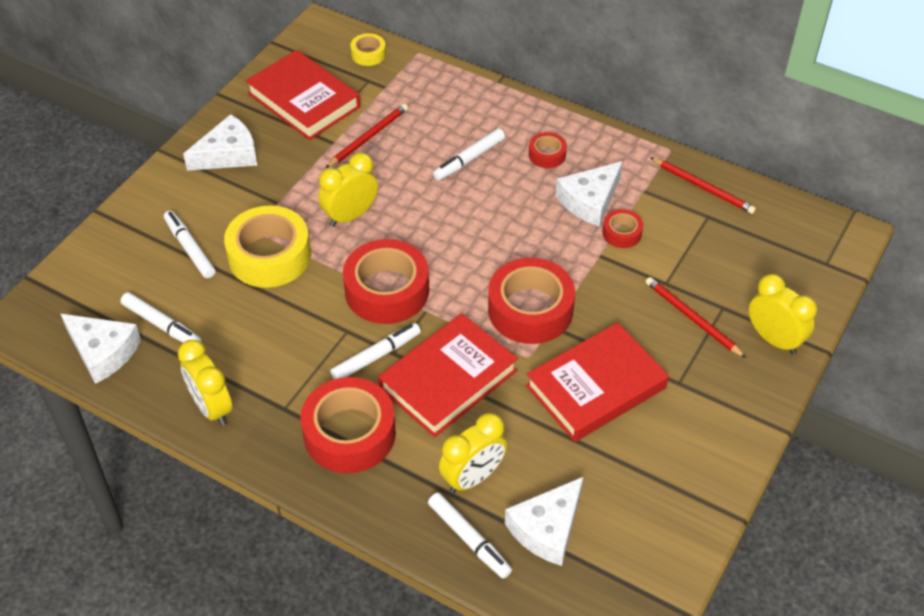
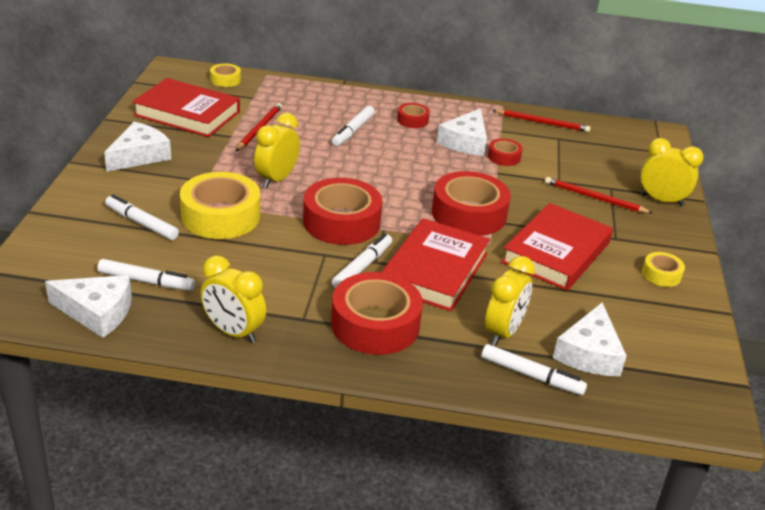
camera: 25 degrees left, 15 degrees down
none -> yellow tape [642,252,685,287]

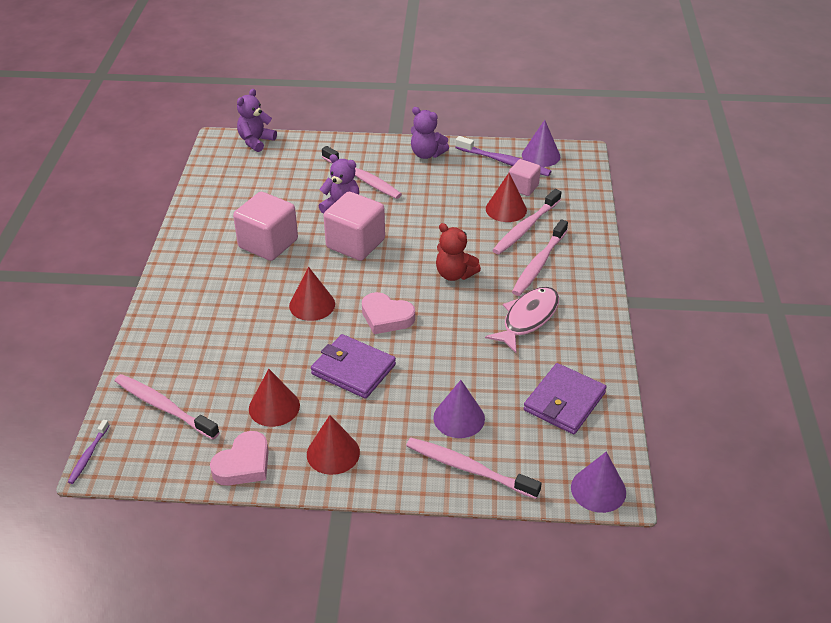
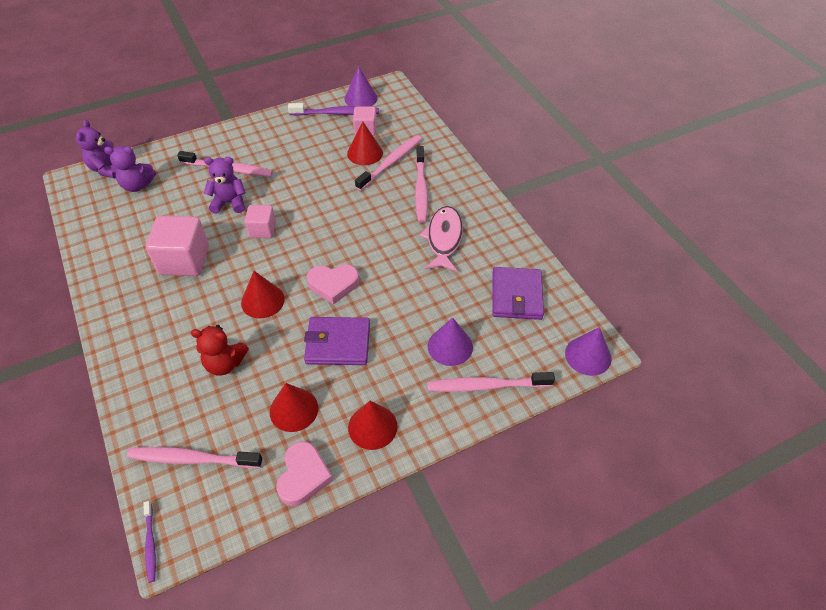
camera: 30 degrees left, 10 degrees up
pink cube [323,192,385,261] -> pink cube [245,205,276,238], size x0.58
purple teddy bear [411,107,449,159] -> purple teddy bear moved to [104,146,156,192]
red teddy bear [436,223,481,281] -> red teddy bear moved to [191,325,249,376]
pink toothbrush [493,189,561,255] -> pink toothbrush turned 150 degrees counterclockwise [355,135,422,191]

--------

- [Task prompt]: Pictures aside, return all the entries above exactly.

- [Answer box]:
camera: 25 degrees left, 15 degrees down
none -> yellow tape [642,252,685,287]

camera: 30 degrees left, 10 degrees up
pink cube [323,192,385,261] -> pink cube [245,205,276,238], size x0.58
purple teddy bear [411,107,449,159] -> purple teddy bear moved to [104,146,156,192]
red teddy bear [436,223,481,281] -> red teddy bear moved to [191,325,249,376]
pink toothbrush [493,189,561,255] -> pink toothbrush turned 150 degrees counterclockwise [355,135,422,191]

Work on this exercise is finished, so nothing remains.